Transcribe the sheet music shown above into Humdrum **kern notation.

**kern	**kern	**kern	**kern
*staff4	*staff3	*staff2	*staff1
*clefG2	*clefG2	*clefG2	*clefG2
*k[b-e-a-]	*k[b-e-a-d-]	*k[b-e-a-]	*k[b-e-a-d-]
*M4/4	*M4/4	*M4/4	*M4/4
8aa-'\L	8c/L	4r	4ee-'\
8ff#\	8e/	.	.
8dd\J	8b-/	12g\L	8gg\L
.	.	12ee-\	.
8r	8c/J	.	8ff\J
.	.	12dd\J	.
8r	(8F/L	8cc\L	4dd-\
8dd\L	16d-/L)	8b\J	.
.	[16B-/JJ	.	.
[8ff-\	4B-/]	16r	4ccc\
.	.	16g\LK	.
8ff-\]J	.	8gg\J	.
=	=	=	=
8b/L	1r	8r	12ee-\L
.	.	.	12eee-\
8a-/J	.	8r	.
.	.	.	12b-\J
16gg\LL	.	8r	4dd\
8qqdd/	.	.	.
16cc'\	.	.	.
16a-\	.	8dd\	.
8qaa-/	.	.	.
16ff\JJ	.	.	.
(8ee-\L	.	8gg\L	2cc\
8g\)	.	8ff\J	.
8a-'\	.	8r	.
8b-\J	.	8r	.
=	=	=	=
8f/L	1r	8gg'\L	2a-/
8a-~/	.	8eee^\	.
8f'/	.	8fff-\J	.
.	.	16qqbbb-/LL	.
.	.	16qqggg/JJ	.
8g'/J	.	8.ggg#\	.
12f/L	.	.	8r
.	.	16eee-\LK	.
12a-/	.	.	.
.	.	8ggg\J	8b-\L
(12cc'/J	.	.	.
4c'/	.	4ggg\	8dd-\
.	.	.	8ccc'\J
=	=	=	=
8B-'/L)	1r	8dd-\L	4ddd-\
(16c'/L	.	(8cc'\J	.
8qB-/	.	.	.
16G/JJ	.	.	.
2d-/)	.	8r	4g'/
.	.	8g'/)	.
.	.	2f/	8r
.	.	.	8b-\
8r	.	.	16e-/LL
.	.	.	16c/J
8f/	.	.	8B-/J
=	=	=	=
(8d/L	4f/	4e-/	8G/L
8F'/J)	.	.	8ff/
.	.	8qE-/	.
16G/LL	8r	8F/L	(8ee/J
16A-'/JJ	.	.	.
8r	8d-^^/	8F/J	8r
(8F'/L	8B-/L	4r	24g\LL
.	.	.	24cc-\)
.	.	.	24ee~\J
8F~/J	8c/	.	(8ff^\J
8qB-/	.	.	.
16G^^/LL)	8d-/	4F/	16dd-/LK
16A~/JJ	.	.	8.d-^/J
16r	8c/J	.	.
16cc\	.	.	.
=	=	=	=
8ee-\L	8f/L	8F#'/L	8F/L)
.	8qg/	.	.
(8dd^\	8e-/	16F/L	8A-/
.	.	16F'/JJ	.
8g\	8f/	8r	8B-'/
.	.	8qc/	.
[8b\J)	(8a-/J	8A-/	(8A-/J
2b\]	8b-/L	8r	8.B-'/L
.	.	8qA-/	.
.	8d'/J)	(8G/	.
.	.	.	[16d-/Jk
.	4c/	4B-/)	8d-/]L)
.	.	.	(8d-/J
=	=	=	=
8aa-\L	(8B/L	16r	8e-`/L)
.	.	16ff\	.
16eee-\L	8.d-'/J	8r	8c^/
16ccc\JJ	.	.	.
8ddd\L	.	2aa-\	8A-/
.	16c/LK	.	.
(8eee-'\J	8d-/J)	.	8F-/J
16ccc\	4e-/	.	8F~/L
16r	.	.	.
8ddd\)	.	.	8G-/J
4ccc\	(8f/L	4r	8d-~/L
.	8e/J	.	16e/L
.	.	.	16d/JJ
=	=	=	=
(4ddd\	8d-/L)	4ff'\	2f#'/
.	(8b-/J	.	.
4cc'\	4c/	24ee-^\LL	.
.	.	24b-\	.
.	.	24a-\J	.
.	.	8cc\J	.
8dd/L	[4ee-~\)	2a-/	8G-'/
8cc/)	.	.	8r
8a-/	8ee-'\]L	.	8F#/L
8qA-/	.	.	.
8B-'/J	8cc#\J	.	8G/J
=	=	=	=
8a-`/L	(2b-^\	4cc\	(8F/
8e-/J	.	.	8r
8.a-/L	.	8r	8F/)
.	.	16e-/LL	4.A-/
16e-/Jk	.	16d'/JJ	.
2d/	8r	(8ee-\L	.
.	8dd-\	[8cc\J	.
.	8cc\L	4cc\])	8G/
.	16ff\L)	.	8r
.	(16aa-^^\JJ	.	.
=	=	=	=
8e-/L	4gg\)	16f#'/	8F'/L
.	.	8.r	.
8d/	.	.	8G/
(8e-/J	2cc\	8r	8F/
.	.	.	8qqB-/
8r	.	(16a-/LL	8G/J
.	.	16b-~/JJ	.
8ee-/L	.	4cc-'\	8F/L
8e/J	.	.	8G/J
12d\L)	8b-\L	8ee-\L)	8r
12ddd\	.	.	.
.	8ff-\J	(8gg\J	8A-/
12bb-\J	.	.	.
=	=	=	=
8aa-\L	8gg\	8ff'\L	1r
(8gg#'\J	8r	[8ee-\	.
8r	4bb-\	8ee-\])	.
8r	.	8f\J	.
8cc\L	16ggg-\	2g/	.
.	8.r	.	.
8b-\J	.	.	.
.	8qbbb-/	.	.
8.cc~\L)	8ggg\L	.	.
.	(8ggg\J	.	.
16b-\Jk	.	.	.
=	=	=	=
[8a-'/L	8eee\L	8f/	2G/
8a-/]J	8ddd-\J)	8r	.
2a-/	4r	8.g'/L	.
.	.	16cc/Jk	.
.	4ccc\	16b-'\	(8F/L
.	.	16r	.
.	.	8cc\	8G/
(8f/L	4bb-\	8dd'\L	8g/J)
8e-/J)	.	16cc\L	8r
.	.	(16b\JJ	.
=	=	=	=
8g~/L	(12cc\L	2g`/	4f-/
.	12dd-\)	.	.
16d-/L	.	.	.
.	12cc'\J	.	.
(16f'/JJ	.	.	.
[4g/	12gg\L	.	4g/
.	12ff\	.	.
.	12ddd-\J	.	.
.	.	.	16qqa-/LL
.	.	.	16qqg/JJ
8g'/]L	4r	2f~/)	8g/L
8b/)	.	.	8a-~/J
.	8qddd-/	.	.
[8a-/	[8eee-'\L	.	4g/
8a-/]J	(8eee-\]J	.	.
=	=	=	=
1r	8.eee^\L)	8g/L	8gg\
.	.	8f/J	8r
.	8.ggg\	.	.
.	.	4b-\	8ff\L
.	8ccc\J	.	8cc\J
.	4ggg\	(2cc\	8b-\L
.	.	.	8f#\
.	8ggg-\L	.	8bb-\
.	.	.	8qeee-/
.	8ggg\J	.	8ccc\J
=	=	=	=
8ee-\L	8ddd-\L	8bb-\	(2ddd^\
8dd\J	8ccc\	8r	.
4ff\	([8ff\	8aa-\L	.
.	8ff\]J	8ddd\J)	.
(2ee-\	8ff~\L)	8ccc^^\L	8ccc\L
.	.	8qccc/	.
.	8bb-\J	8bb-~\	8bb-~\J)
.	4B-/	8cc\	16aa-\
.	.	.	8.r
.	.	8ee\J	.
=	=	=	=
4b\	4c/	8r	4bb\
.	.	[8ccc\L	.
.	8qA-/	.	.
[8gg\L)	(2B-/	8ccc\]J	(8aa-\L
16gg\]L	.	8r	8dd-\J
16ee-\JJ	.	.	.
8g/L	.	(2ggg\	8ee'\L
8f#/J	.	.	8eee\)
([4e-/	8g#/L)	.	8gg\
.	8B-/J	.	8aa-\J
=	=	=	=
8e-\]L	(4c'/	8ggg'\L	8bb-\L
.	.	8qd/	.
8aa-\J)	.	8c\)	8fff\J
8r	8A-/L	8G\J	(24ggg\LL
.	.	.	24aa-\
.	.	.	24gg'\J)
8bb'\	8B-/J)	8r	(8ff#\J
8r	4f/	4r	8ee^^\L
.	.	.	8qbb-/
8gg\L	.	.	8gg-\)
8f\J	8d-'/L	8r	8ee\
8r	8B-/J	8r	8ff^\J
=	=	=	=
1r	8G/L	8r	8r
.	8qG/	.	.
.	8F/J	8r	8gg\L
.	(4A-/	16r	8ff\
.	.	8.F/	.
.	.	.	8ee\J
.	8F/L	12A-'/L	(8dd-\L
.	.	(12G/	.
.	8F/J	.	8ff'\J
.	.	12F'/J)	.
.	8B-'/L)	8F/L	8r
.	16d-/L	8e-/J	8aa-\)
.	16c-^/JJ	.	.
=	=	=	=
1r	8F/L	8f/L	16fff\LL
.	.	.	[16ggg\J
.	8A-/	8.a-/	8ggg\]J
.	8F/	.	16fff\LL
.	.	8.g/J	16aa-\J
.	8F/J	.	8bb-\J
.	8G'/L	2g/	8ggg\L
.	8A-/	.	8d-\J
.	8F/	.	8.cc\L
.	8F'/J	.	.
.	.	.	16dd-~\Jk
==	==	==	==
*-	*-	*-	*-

----

(REQUIREMENTS) List every line above that contains the string "kern", copying each such line in full.

(RESULT OF THE TASK)
Transcribe the sheet music shown above into Humdrum **kern notation.
**kern	**kern	**kern	**kern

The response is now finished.